_What you should do_:
Would it be possible to write out each entry below exactly, without the pictures?

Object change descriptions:
· · · · ·
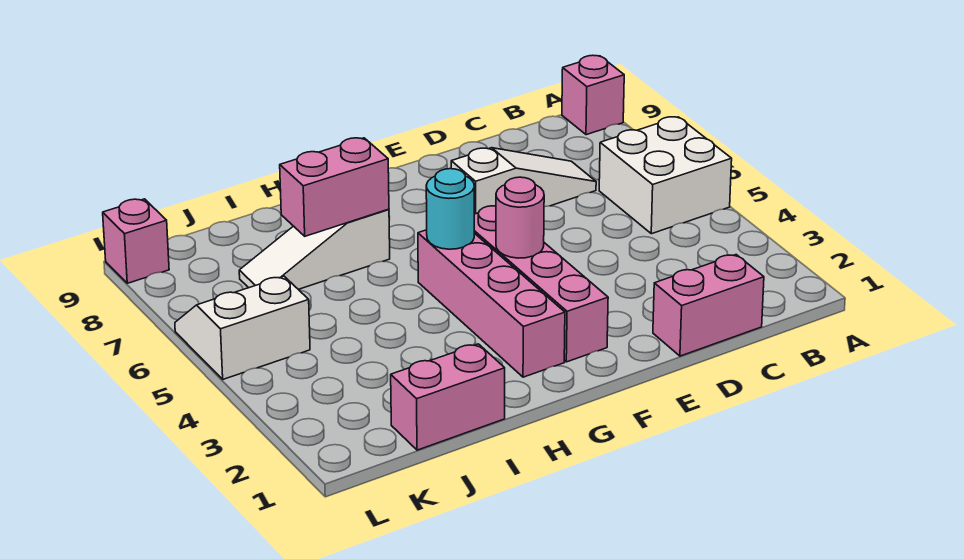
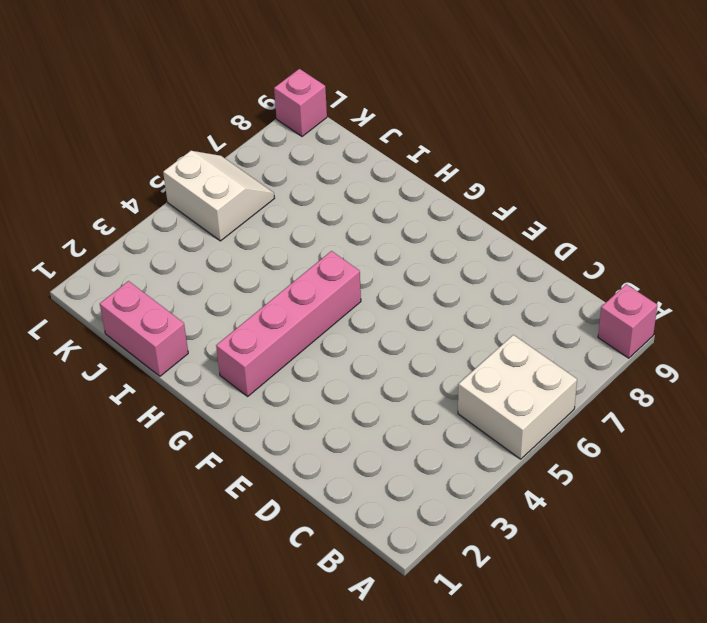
none -> pink brick C1:D1 level 1
none -> white slope C7:E7 level 1 top E
none -> pink brick F2:F5 level 1

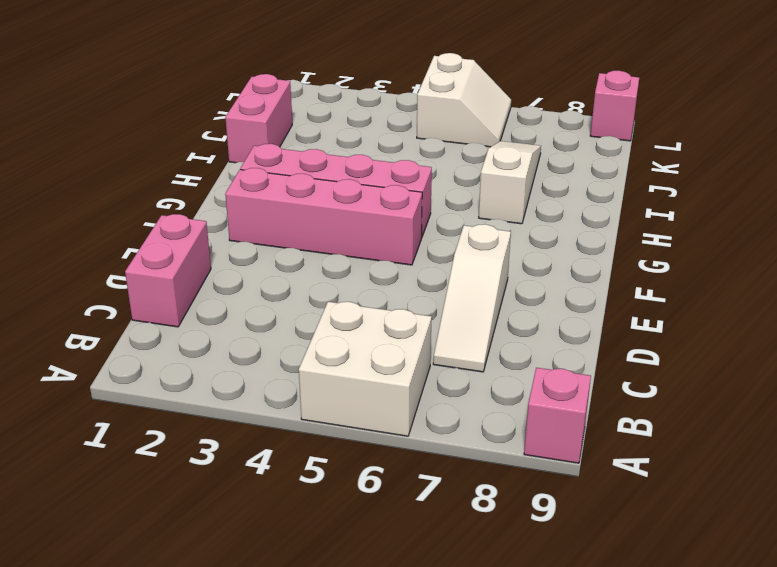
none -> pink round brick F4 level 2
none -> cyan round brick G5 level 2
none -> pink brick H7:I7 level 2

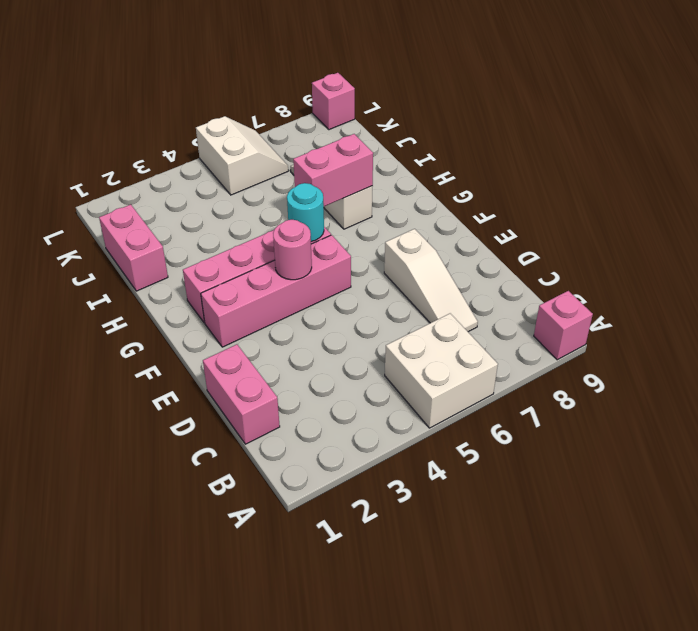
pink brick H6:H7 level 2 -> pink brick H7:I7 level 2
· · · · ·
_Result for this task_:
none -> pink brick C1:D1 level 1
none -> white slope C7:E7 level 1 top E
none -> pink brick F2:F5 level 1

none -> pink round brick F4 level 2
none -> cyan round brick G5 level 2
none -> pink brick H7:I7 level 2

pink brick H6:H7 level 2 -> pink brick H7:I7 level 2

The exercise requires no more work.